→ How to complete this task
Copy, word for word, the lines below from the one containing "[(172,161),(150,170),(163,198),(185,188),(172,161)]" up to and including the one containing "[(276,288),(330,423),(382,401),(330,266),(276,288)]", with pictures left out.
BEGIN Material provided
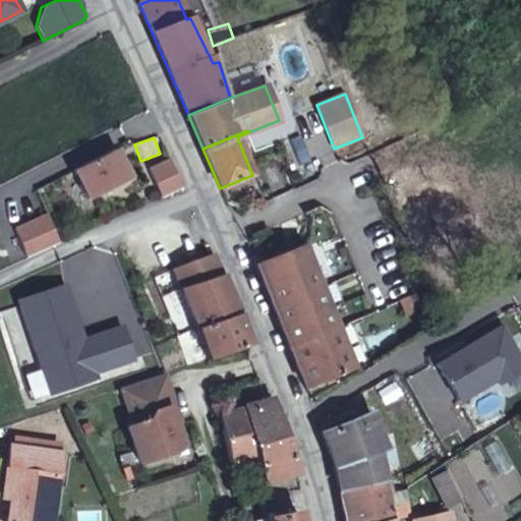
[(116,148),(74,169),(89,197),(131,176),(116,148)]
END Material provided
BEGIN Material provided
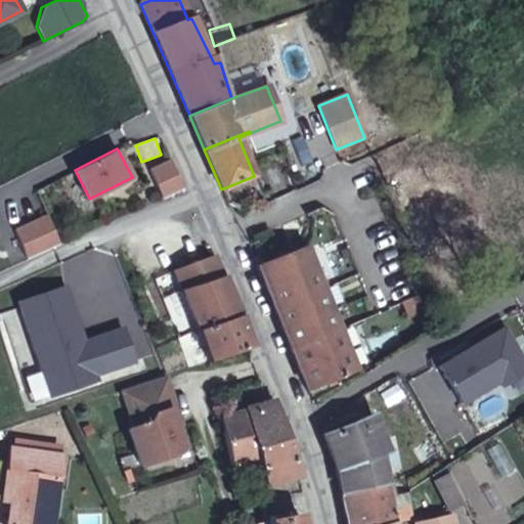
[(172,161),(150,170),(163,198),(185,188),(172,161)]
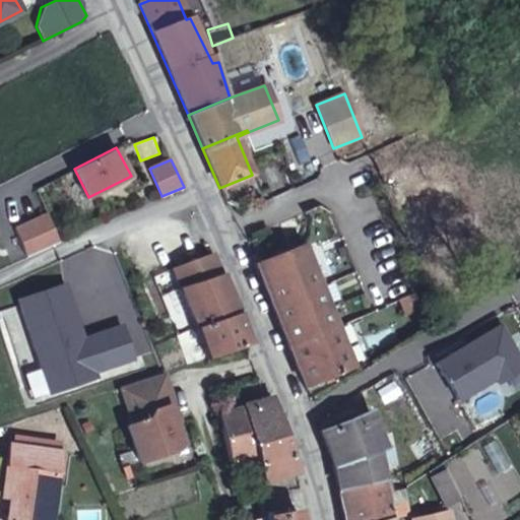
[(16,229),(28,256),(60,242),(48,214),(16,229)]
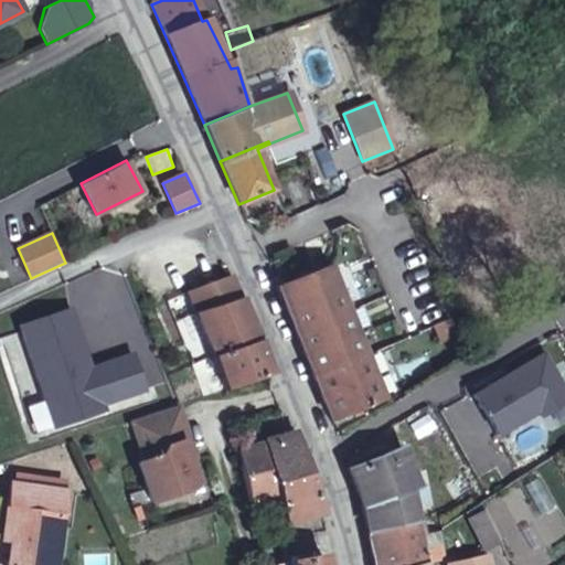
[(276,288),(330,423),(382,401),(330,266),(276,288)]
END Material provided
BEGIN Material provided
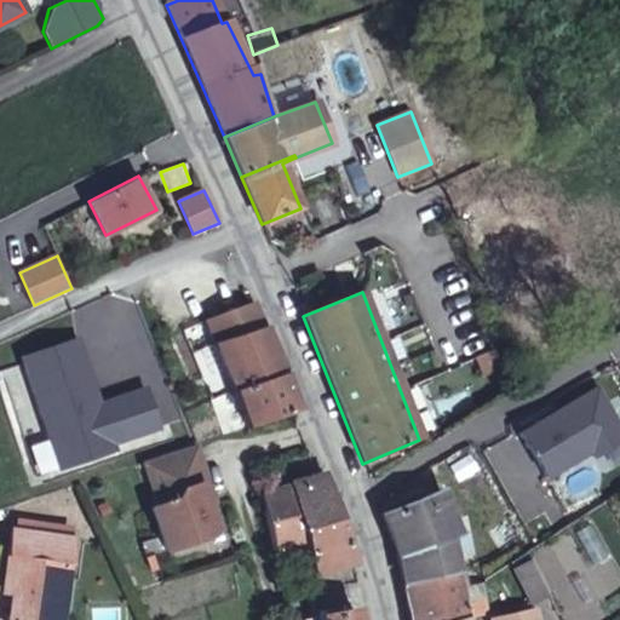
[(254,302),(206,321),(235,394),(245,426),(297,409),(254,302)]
END Material provided
→ Answer for this exercise
[(172,161),(150,170),(163,198),(185,188),(172,161)]
[(16,229),(28,256),(60,242),(48,214),(16,229)]
[(276,288),(330,423),(382,401),(330,266),(276,288)]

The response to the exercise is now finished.